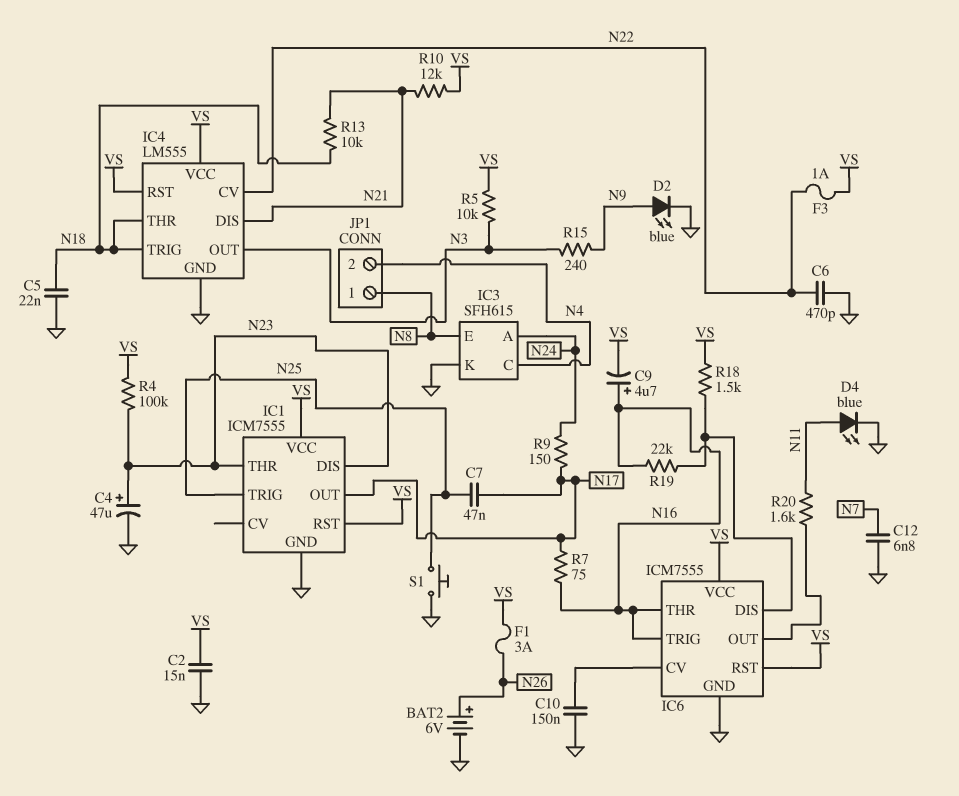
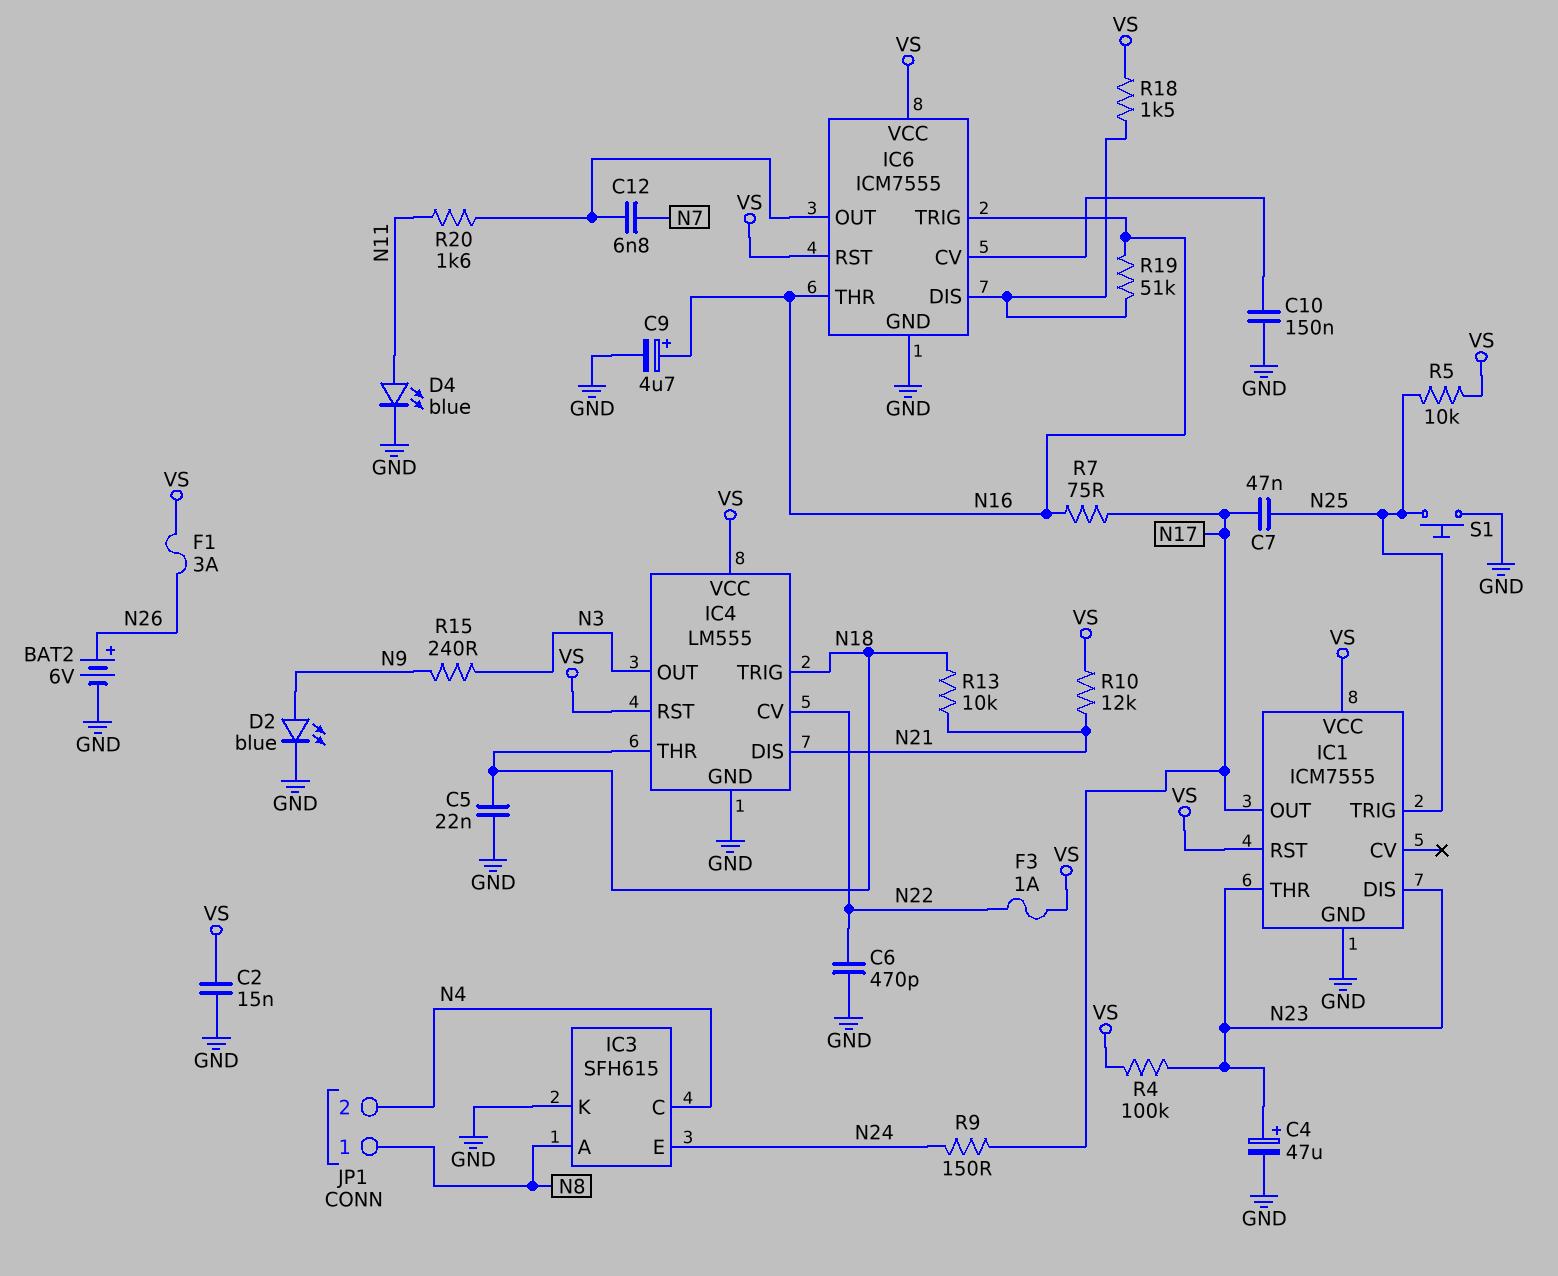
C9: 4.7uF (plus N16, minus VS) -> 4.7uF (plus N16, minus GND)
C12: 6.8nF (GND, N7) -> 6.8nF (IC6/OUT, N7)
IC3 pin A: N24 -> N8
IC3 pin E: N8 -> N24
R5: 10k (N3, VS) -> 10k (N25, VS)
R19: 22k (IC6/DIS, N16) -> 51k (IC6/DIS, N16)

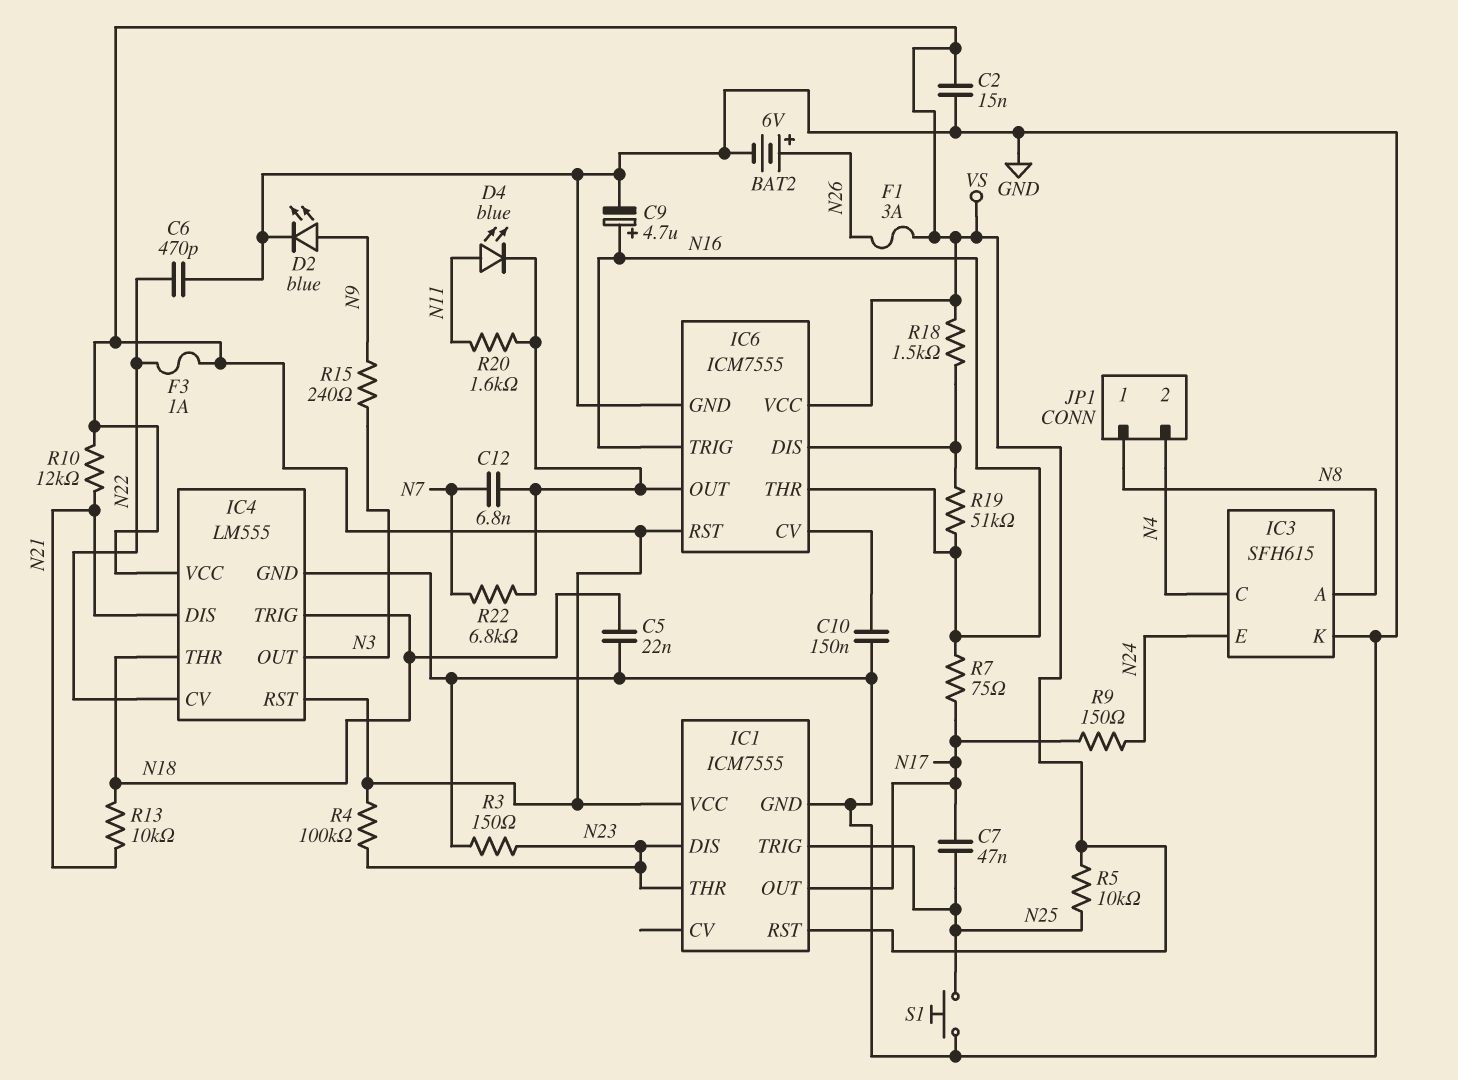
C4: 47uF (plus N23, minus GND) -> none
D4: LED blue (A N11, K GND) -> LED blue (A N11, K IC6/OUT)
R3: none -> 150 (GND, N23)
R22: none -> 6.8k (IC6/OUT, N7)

> EXERCISE OBJECTIVE: The number of lines in the data holding the string "plus" is the whole answer.

> COMPLETED EXERCISE: 2